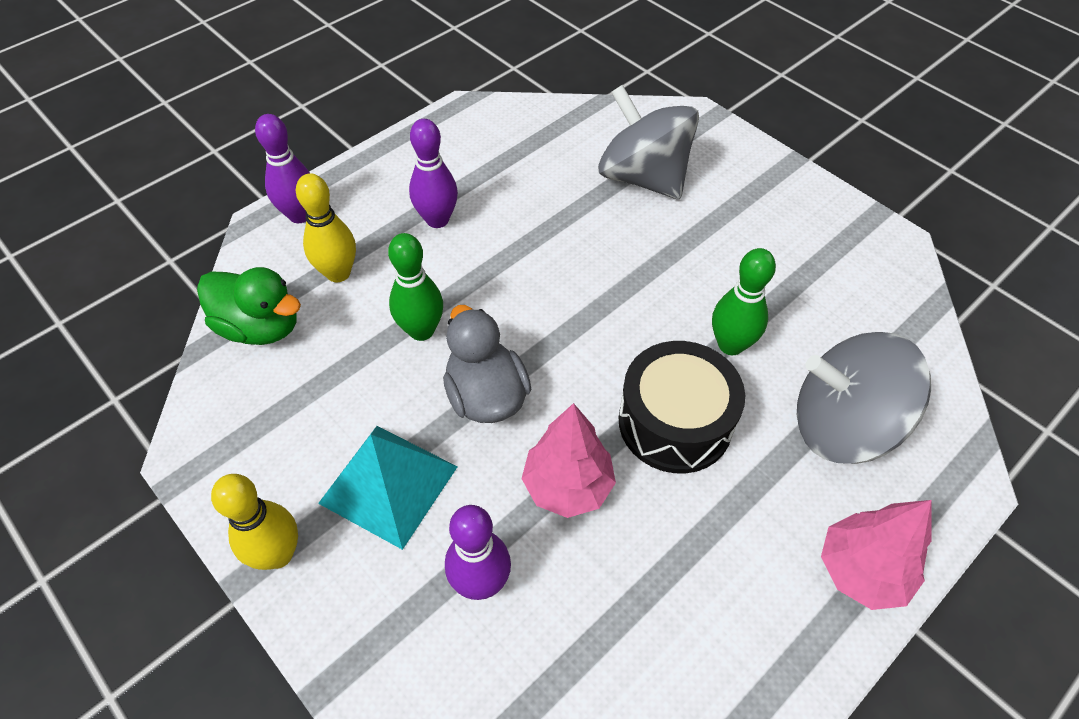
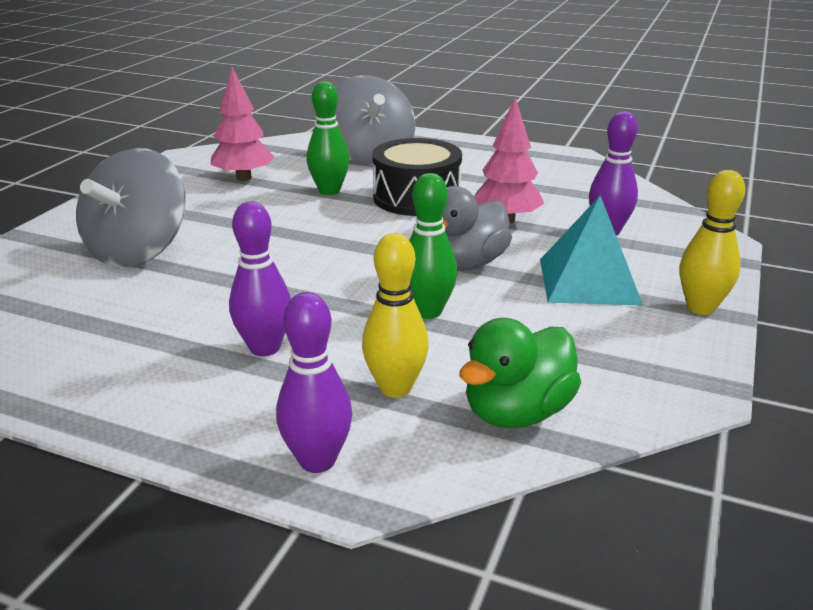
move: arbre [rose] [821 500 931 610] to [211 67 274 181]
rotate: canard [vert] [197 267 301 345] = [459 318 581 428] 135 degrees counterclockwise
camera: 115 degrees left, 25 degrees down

--- DIRECTIONS FOR THIS TASK ---
An exact copy of the material above is required, free of any pictures.

--- RESPONSE TO THIS EXERCISE ---
move: arbre [rose] [821 500 931 610] to [211 67 274 181]
rotate: canard [vert] [197 267 301 345] = [459 318 581 428] 135 degrees counterclockwise
camera: 115 degrees left, 25 degrees down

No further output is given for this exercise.